▶ _The problem_:
Starting at the line that has "GAS pin AO: GP26 -> GP2" and stopping after the line that has "GAS1: MQ-2 -> MQ-3", reproduce the listing below exactly; omit everything else.

▶ _The records_:
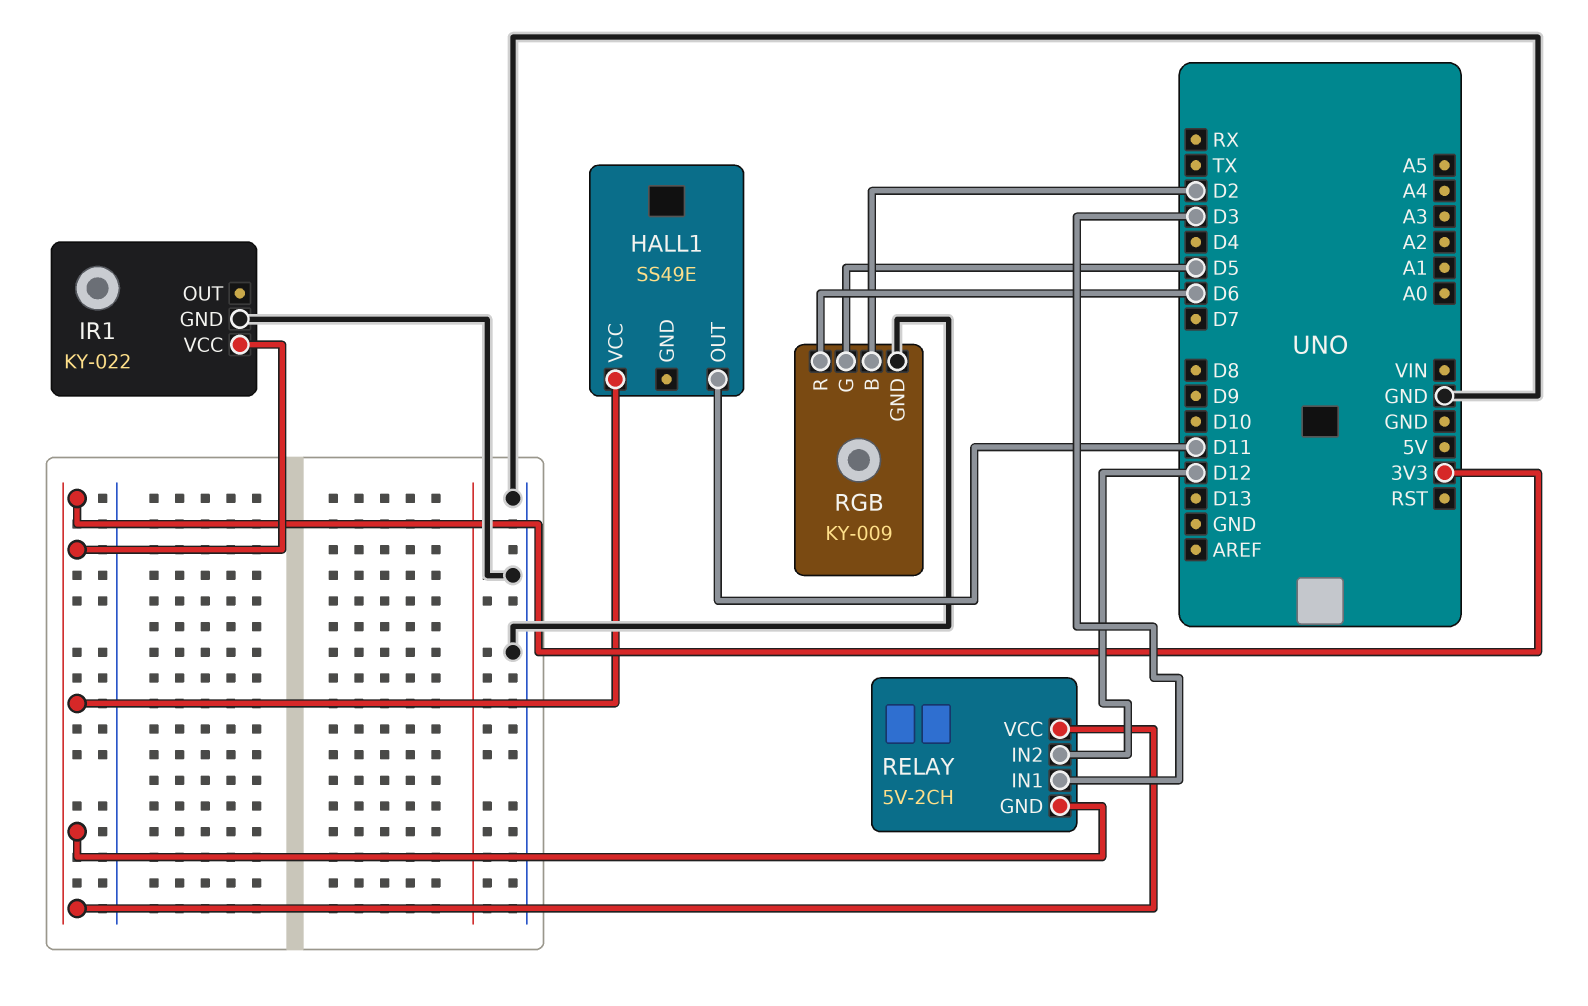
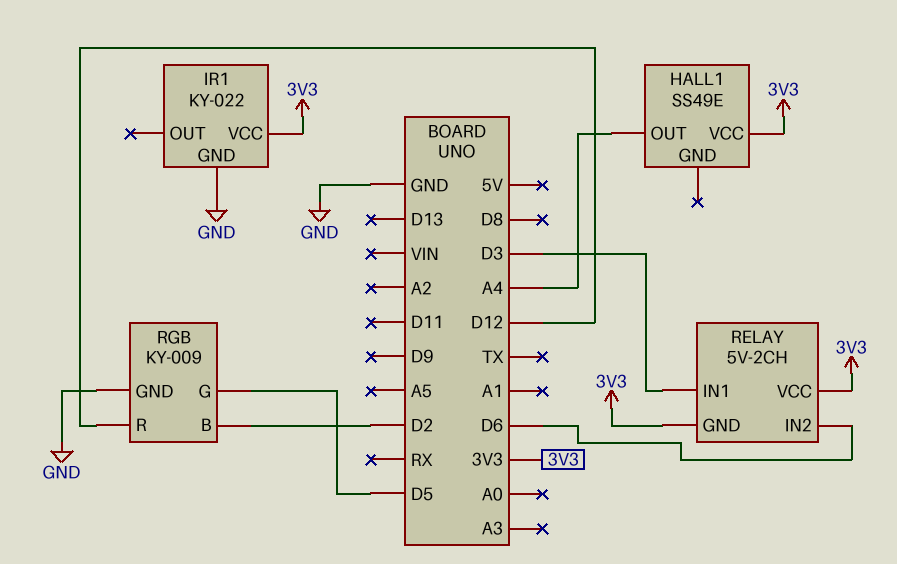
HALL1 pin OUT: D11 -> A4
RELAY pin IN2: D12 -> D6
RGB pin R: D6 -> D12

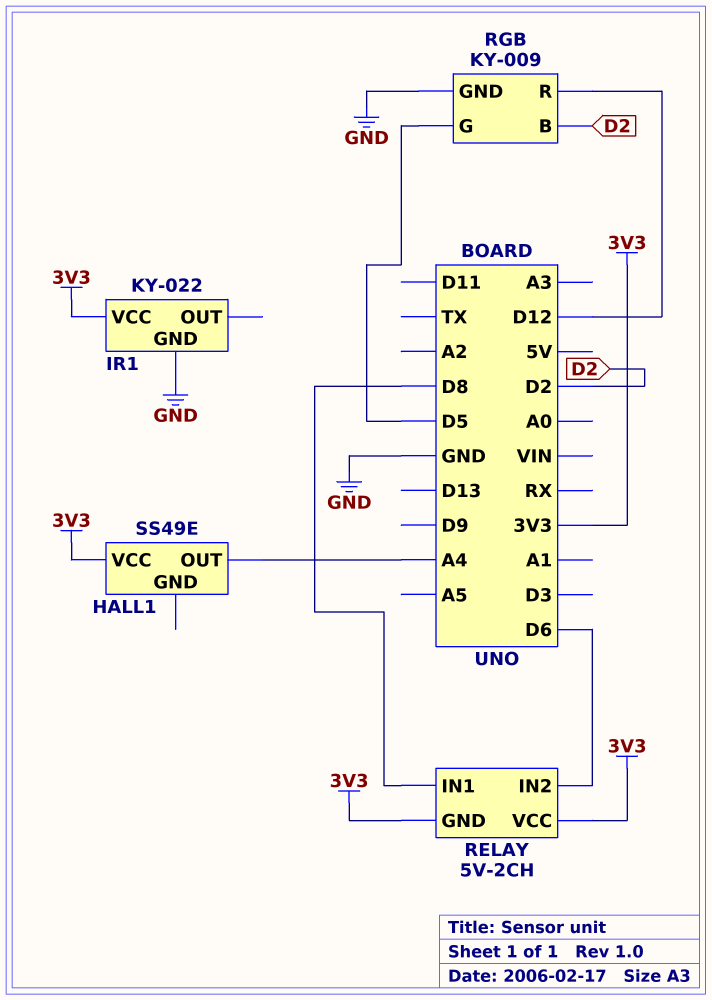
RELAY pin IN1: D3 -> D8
--
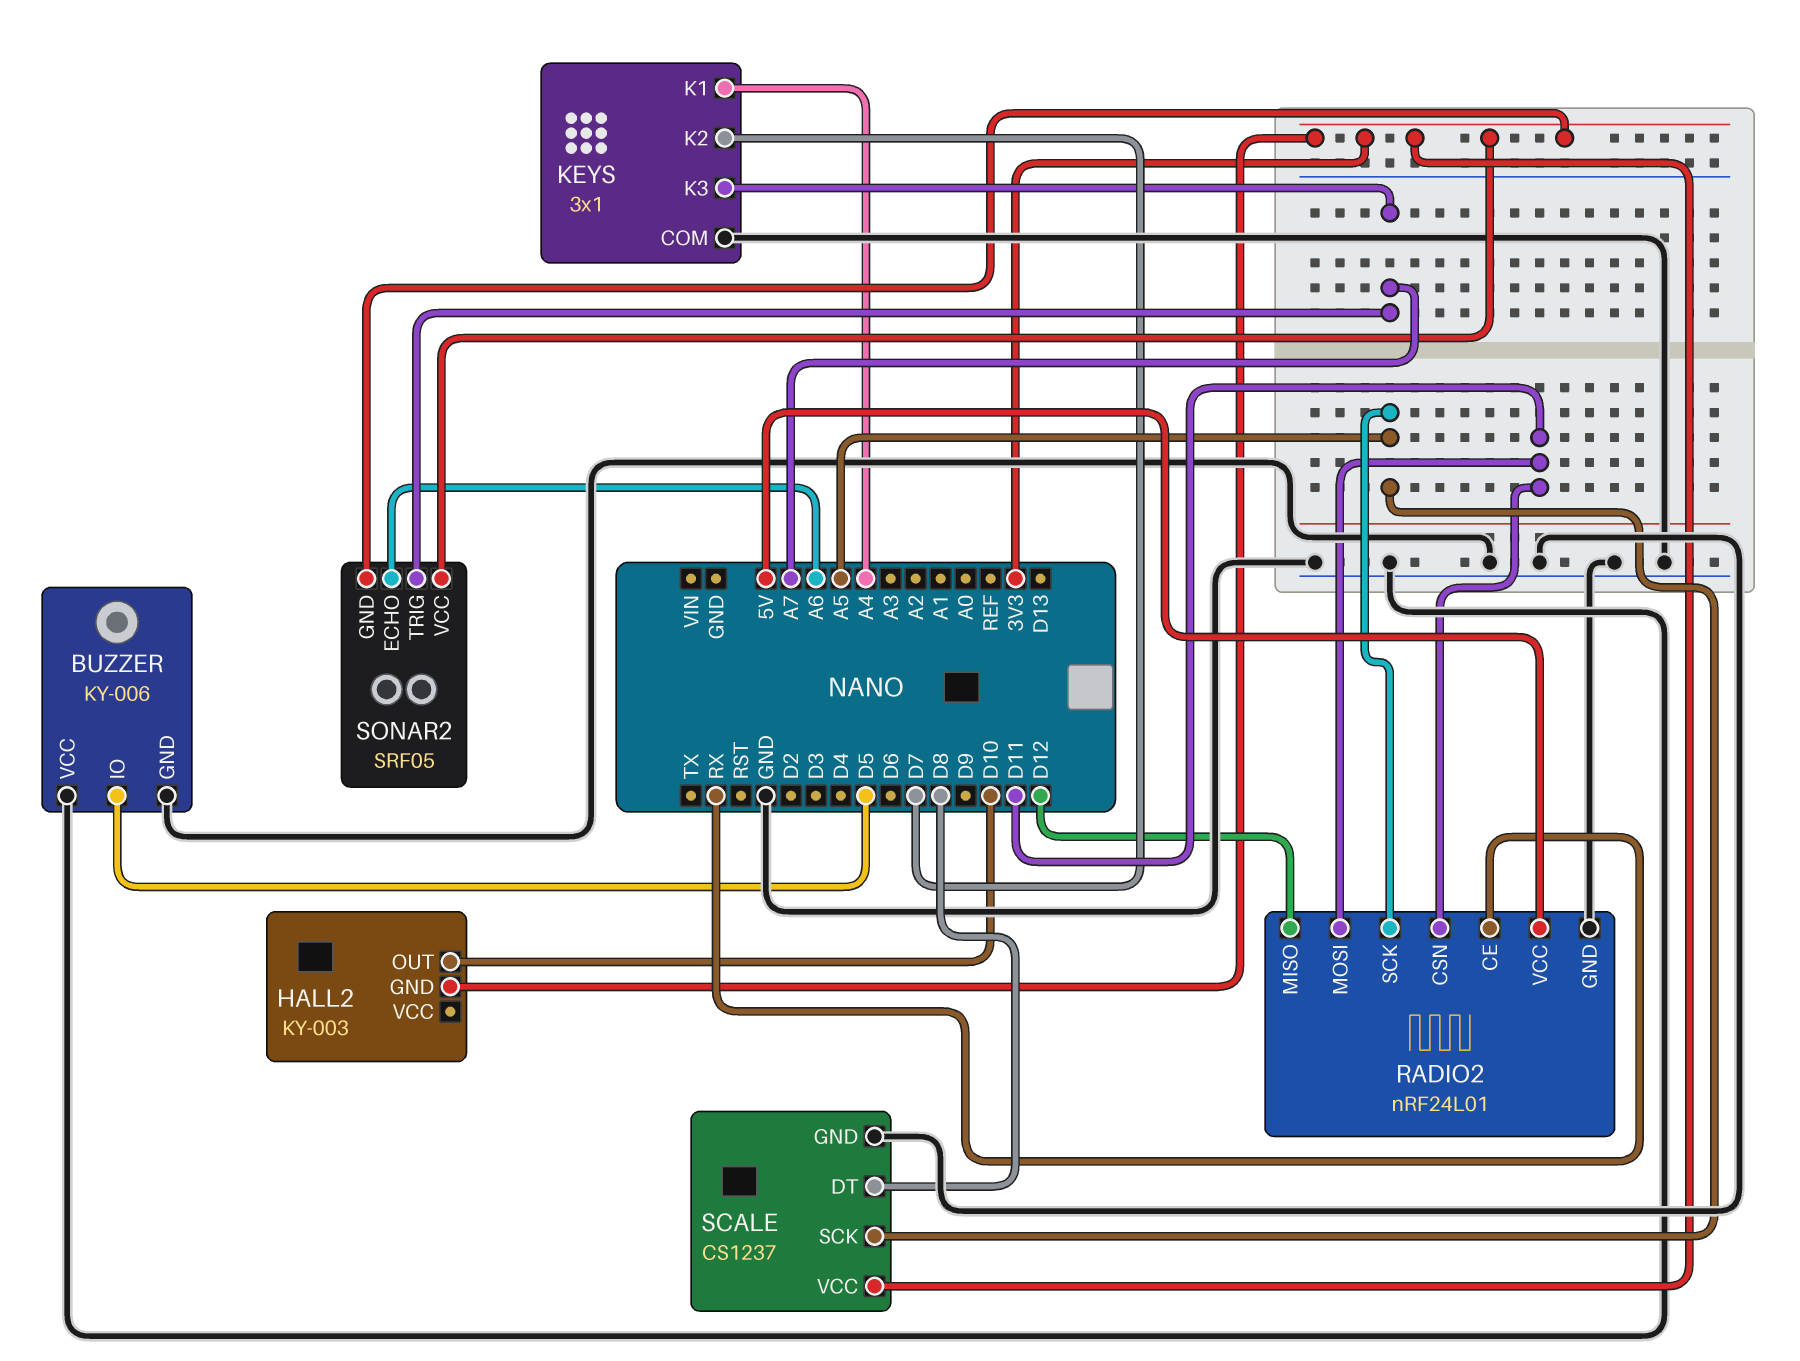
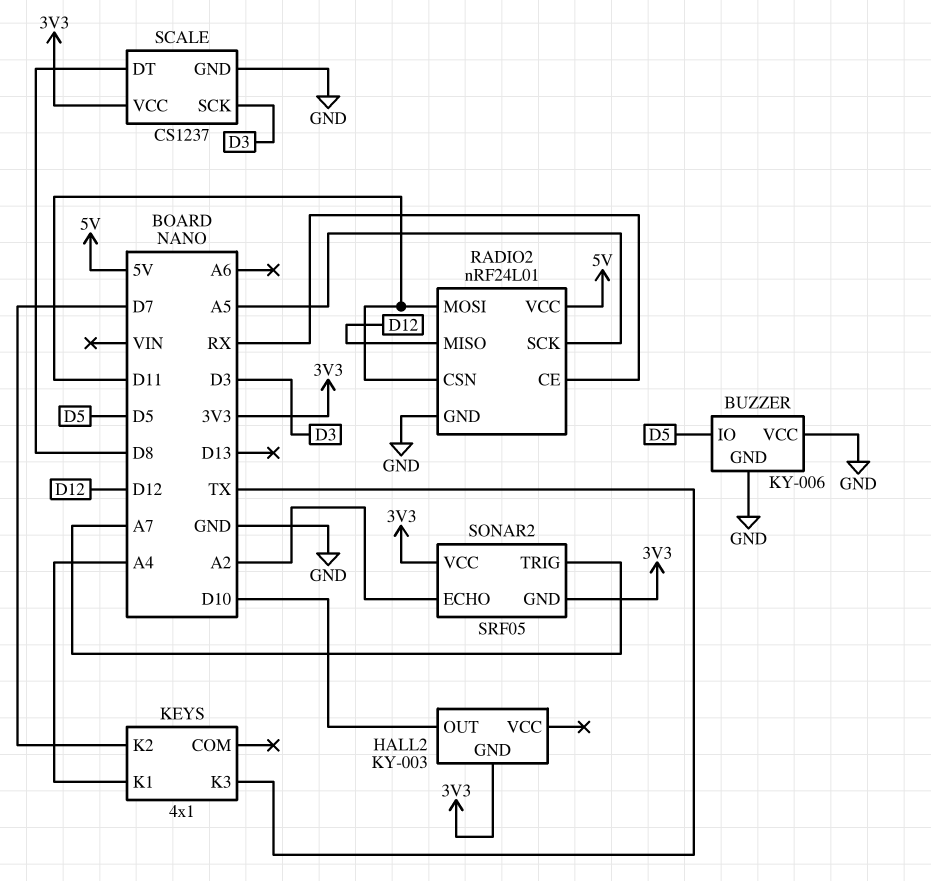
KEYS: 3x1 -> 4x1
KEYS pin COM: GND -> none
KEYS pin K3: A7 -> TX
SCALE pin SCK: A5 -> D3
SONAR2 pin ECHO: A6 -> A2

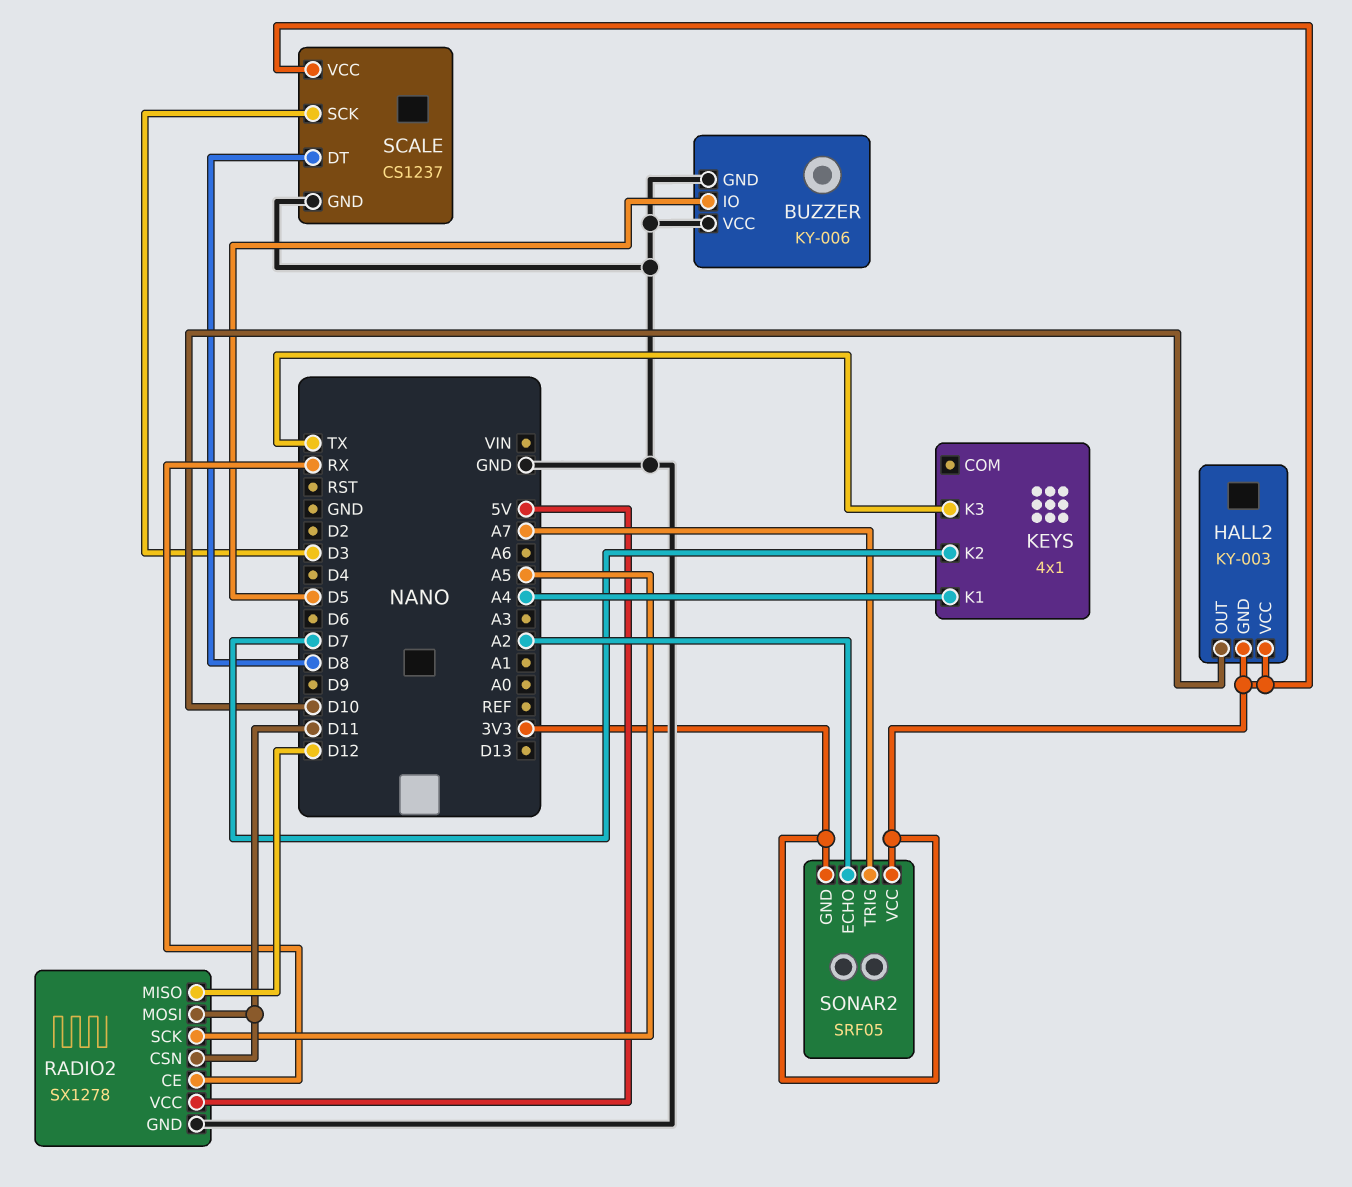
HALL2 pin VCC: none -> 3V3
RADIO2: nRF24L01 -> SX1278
...
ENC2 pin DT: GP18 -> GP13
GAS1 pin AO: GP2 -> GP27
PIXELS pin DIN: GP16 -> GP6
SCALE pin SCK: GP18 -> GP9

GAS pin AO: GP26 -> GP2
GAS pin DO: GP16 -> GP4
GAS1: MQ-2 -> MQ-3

▶ _Exercise answer_:
GAS pin AO: GP26 -> GP2
GAS pin DO: GP16 -> GP4
GAS1: MQ-2 -> MQ-3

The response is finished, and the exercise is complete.